Top of SOURCE MATERIAL
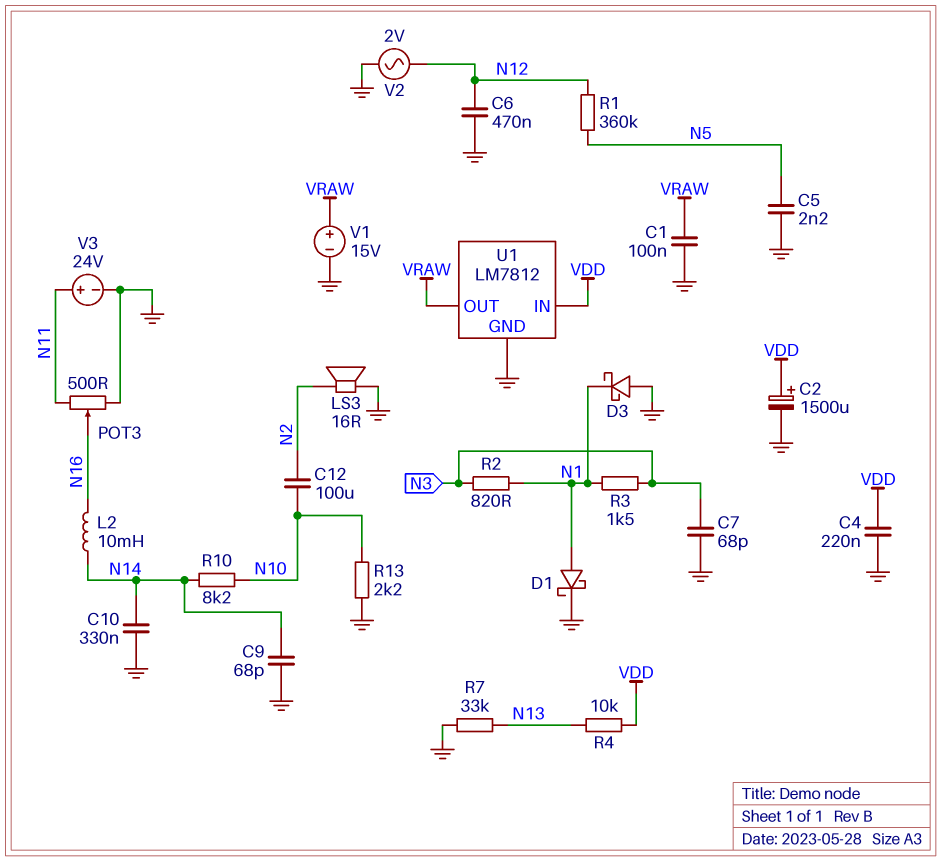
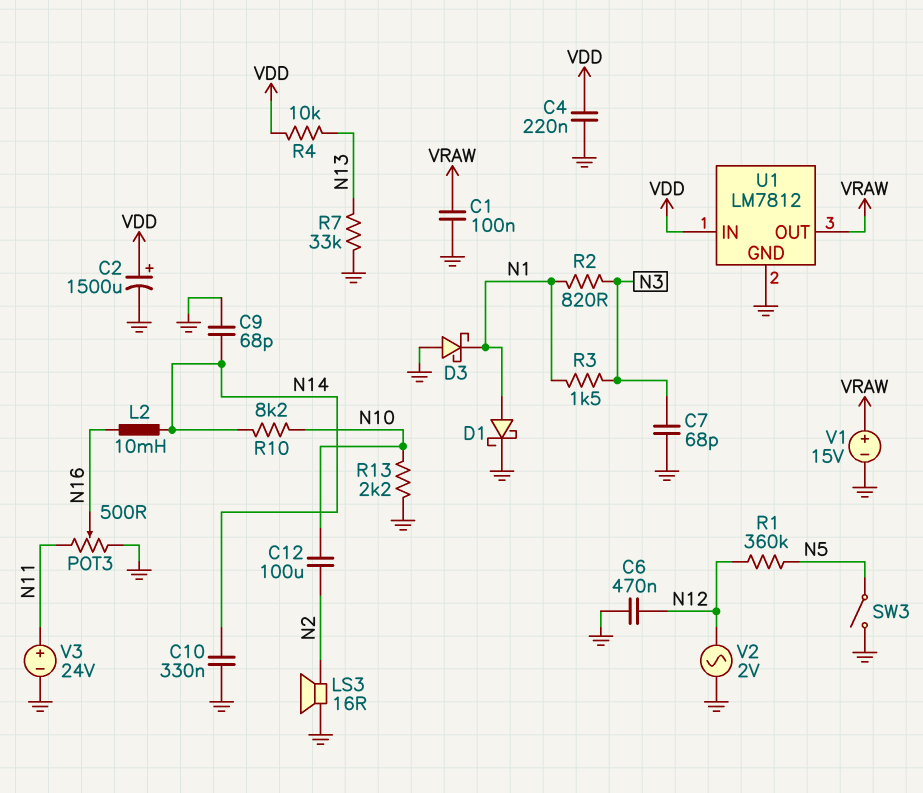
C5: 2.2nF (GND, N5) -> none
SW3: none -> switch (GND, N5)

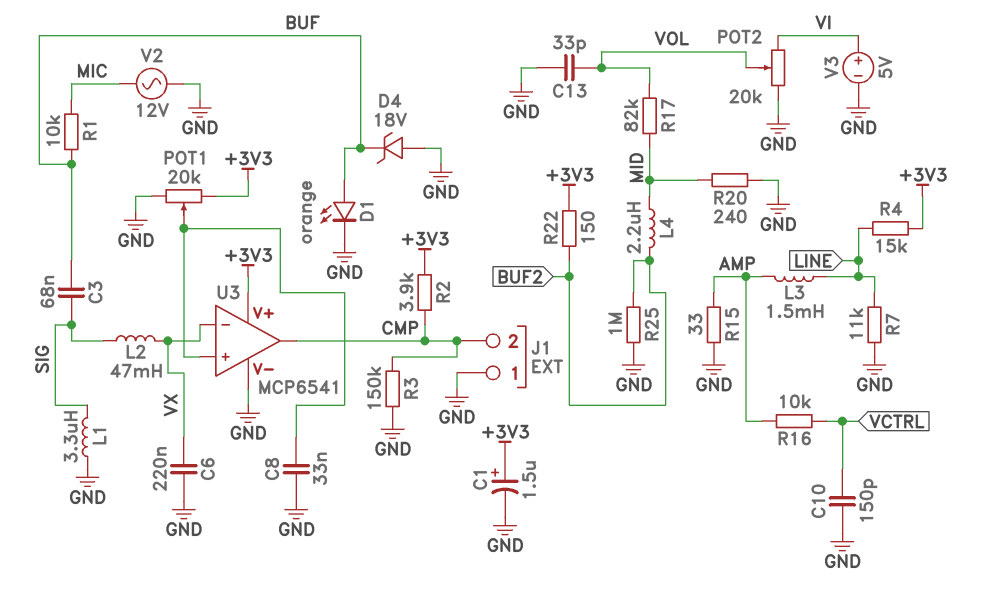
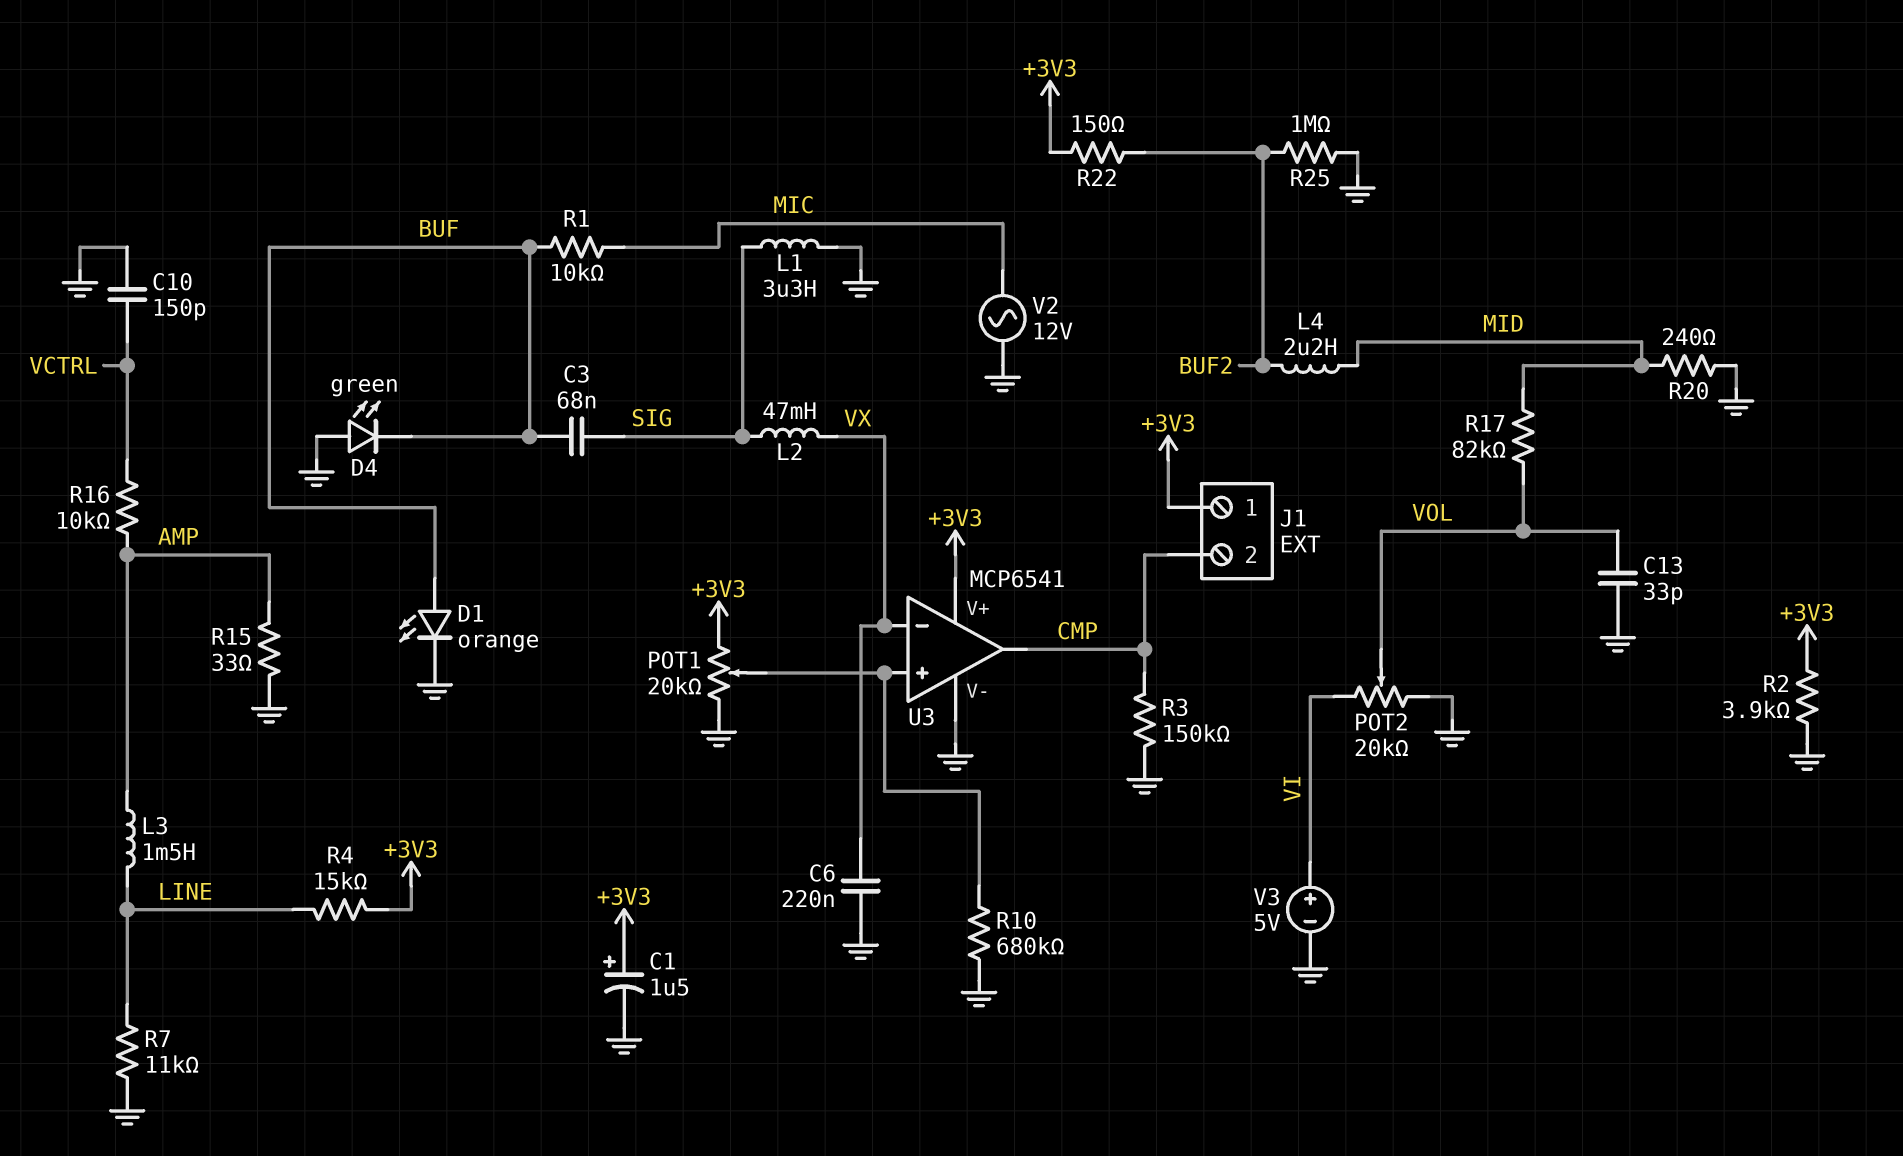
C8: 33nF (GND, U3/in+) -> none
D4: zener 18V (A GND, K BUF) -> LED green (A GND, K BUF)
J1 pin 1: GND -> +3V3
R2: 3.9k (+3V3, CMP) -> 3.9k (+3V3, GND)
R10: none -> 680k (GND, U3/in+)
Bottom of SOURCE MATERIAL
■ REQUIRED ACTION:
Reproduce all entries without any change, and omit the pictures.

■ OUTPUT FOR THIS TASK:
C5: 2.2nF (GND, N5) -> none
SW3: none -> switch (GND, N5)

C8: 33nF (GND, U3/in+) -> none
D4: zener 18V (A GND, K BUF) -> LED green (A GND, K BUF)
J1 pin 1: GND -> +3V3
R2: 3.9k (+3V3, CMP) -> 3.9k (+3V3, GND)
R10: none -> 680k (GND, U3/in+)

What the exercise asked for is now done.